>>>
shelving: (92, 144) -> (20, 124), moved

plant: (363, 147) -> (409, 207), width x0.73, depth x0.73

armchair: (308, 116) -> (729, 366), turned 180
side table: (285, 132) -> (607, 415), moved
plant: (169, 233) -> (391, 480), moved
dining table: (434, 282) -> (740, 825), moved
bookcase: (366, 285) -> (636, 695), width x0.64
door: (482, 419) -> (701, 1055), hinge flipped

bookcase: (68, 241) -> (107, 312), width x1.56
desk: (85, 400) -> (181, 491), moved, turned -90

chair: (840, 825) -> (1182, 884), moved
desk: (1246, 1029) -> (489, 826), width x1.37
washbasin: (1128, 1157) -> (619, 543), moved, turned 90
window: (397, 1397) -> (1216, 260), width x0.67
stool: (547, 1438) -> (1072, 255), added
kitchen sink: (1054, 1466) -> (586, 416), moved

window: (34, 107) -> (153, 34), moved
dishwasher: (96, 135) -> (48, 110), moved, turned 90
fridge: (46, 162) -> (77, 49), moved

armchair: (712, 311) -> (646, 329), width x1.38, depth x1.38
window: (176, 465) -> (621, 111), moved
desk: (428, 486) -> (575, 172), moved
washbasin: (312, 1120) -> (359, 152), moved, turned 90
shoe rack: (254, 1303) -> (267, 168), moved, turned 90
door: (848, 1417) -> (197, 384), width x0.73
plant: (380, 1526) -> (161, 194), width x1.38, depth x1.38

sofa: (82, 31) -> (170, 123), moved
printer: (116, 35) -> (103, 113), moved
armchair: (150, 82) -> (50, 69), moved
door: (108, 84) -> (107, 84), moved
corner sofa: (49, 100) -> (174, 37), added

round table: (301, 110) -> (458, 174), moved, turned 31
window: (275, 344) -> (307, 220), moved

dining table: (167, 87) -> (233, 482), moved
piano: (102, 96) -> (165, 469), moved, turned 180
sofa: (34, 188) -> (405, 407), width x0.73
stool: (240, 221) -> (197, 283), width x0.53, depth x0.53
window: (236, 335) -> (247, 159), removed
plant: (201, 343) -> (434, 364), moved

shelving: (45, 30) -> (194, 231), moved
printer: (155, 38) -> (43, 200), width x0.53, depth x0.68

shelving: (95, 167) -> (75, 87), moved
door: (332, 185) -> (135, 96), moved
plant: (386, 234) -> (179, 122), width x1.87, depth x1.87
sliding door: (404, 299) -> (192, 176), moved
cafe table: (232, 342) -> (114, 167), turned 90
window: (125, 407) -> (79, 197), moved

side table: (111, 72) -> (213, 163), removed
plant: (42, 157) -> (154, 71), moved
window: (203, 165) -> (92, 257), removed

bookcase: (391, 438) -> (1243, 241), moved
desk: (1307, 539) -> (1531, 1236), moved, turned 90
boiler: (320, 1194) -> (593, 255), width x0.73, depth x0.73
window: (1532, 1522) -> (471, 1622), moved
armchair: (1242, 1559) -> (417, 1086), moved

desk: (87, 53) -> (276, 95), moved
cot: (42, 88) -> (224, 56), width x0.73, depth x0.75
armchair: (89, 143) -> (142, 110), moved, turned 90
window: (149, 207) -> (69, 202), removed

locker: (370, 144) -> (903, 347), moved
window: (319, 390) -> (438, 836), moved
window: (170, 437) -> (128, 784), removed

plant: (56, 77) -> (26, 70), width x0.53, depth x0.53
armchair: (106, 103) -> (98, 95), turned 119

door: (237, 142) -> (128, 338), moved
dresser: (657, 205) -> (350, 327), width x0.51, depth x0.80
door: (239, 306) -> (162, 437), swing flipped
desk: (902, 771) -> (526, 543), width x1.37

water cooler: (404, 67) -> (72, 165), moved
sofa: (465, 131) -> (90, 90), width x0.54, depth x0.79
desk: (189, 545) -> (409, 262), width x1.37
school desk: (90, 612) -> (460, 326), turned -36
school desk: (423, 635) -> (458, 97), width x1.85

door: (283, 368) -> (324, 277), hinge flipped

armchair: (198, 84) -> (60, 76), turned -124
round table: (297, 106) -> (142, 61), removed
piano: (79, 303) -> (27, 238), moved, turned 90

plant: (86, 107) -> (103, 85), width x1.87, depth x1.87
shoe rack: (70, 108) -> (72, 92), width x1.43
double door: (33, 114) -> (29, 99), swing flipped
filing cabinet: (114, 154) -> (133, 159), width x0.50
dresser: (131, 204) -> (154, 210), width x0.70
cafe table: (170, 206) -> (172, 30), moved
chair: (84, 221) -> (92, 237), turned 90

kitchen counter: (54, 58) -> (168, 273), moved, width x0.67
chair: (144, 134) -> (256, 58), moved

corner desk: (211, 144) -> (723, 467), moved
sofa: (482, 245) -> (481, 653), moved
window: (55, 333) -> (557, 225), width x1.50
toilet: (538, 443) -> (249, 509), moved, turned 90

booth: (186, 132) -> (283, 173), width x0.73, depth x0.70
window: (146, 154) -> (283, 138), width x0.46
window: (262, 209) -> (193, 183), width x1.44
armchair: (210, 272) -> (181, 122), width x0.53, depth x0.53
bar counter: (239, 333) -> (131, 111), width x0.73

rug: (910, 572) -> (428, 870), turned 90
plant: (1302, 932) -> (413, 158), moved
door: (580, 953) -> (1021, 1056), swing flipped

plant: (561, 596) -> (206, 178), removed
<<<
Set all of the data down again exactly.

shelving: (92, 144) -> (20, 124), moved

plant: (363, 147) -> (409, 207), width x0.73, depth x0.73

armchair: (308, 116) -> (729, 366), turned 180
side table: (285, 132) -> (607, 415), moved
plant: (169, 233) -> (391, 480), moved
dining table: (434, 282) -> (740, 825), moved
bookcase: (366, 285) -> (636, 695), width x0.64
door: (482, 419) -> (701, 1055), hinge flipped

bookcase: (68, 241) -> (107, 312), width x1.56
desk: (85, 400) -> (181, 491), moved, turned -90

chair: (840, 825) -> (1182, 884), moved
desk: (1246, 1029) -> (489, 826), width x1.37
washbasin: (1128, 1157) -> (619, 543), moved, turned 90
window: (397, 1397) -> (1216, 260), width x0.67
stool: (547, 1438) -> (1072, 255), added
kitchen sink: (1054, 1466) -> (586, 416), moved

window: (34, 107) -> (153, 34), moved
dishwasher: (96, 135) -> (48, 110), moved, turned 90
fridge: (46, 162) -> (77, 49), moved

armchair: (712, 311) -> (646, 329), width x1.38, depth x1.38
window: (176, 465) -> (621, 111), moved
desk: (428, 486) -> (575, 172), moved
washbasin: (312, 1120) -> (359, 152), moved, turned 90
shoe rack: (254, 1303) -> (267, 168), moved, turned 90
door: (848, 1417) -> (197, 384), width x0.73
plant: (380, 1526) -> (161, 194), width x1.38, depth x1.38

sofa: (82, 31) -> (170, 123), moved
printer: (116, 35) -> (103, 113), moved
armchair: (150, 82) -> (50, 69), moved
door: (108, 84) -> (107, 84), moved
corner sofa: (49, 100) -> (174, 37), added

round table: (301, 110) -> (458, 174), moved, turned 31
window: (275, 344) -> (307, 220), moved

dining table: (167, 87) -> (233, 482), moved
piano: (102, 96) -> (165, 469), moved, turned 180
sofa: (34, 188) -> (405, 407), width x0.73
stool: (240, 221) -> (197, 283), width x0.53, depth x0.53
window: (236, 335) -> (247, 159), removed
plant: (201, 343) -> (434, 364), moved

shelving: (45, 30) -> (194, 231), moved
printer: (155, 38) -> (43, 200), width x0.53, depth x0.68

shelving: (95, 167) -> (75, 87), moved
door: (332, 185) -> (135, 96), moved
plant: (386, 234) -> (179, 122), width x1.87, depth x1.87
sliding door: (404, 299) -> (192, 176), moved
cafe table: (232, 342) -> (114, 167), turned 90
window: (125, 407) -> (79, 197), moved

side table: (111, 72) -> (213, 163), removed
plant: (42, 157) -> (154, 71), moved
window: (203, 165) -> (92, 257), removed

bookcase: (391, 438) -> (1243, 241), moved
desk: (1307, 539) -> (1531, 1236), moved, turned 90
boiler: (320, 1194) -> (593, 255), width x0.73, depth x0.73
window: (1532, 1522) -> (471, 1622), moved
armchair: (1242, 1559) -> (417, 1086), moved

desk: (87, 53) -> (276, 95), moved
cot: (42, 88) -> (224, 56), width x0.73, depth x0.75
armchair: (89, 143) -> (142, 110), moved, turned 90
window: (149, 207) -> (69, 202), removed

locker: (370, 144) -> (903, 347), moved
window: (319, 390) -> (438, 836), moved
window: (170, 437) -> (128, 784), removed

plant: (56, 77) -> (26, 70), width x0.53, depth x0.53
armchair: (106, 103) -> (98, 95), turned 119

door: (237, 142) -> (128, 338), moved
dresser: (657, 205) -> (350, 327), width x0.51, depth x0.80
door: (239, 306) -> (162, 437), swing flipped
desk: (902, 771) -> (526, 543), width x1.37

water cooler: (404, 67) -> (72, 165), moved
sofa: (465, 131) -> (90, 90), width x0.54, depth x0.79
desk: (189, 545) -> (409, 262), width x1.37
school desk: (90, 612) -> (460, 326), turned -36
school desk: (423, 635) -> (458, 97), width x1.85

door: (283, 368) -> (324, 277), hinge flipped

armchair: (198, 84) -> (60, 76), turned -124
round table: (297, 106) -> (142, 61), removed
piano: (79, 303) -> (27, 238), moved, turned 90

plant: (86, 107) -> (103, 85), width x1.87, depth x1.87
shoe rack: (70, 108) -> (72, 92), width x1.43
double door: (33, 114) -> (29, 99), swing flipped
filing cabinet: (114, 154) -> (133, 159), width x0.50
dresser: (131, 204) -> (154, 210), width x0.70
cafe table: (170, 206) -> (172, 30), moved
chair: (84, 221) -> (92, 237), turned 90

kitchen counter: (54, 58) -> (168, 273), moved, width x0.67
chair: (144, 134) -> (256, 58), moved

corner desk: (211, 144) -> (723, 467), moved
sofa: (482, 245) -> (481, 653), moved
window: (55, 333) -> (557, 225), width x1.50
toilet: (538, 443) -> (249, 509), moved, turned 90

booth: (186, 132) -> (283, 173), width x0.73, depth x0.70
window: (146, 154) -> (283, 138), width x0.46
window: (262, 209) -> (193, 183), width x1.44
armchair: (210, 272) -> (181, 122), width x0.53, depth x0.53
bar counter: (239, 333) -> (131, 111), width x0.73

rug: (910, 572) -> (428, 870), turned 90
plant: (1302, 932) -> (413, 158), moved
door: (580, 953) -> (1021, 1056), swing flipped

plant: (561, 596) -> (206, 178), removed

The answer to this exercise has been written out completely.